◆ WORK ITEM
Look through the entries for the line containing "white soap dispenser [256,31,297,113]". Then output that line and every line after it, exactly, to the end.

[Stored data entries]
Content starts
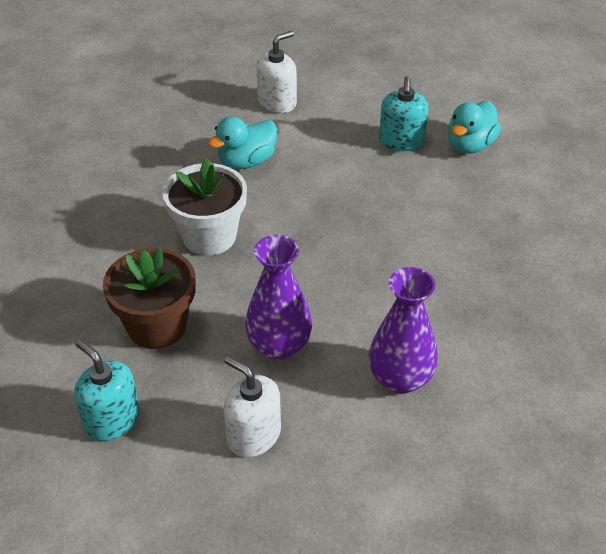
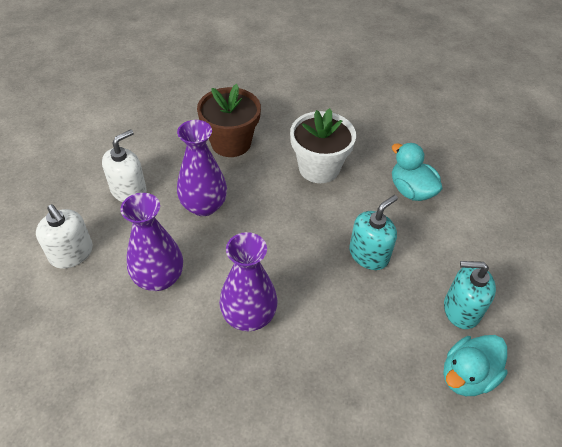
camera: 90 degrees right, 5 degrees up
turquoise soap dispenser [74,339,139,441] -> turquoise soap dispenser moved to [349,195,398,270]
white soap dispenser [256,31,297,113] -> white soap dispenser moved to [36,204,93,269]
turquoise duck [448,101,501,154] -> turquoise duck turned 75 degrees counterclockwise [443,335,508,396]
none -> purple vase [219,232,278,331]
Content ends
◆ RESPONSE TO THE EXERCISE
white soap dispenser [256,31,297,113] -> white soap dispenser moved to [36,204,93,269]
turquoise duck [448,101,501,154] -> turquoise duck turned 75 degrees counterclockwise [443,335,508,396]
none -> purple vase [219,232,278,331]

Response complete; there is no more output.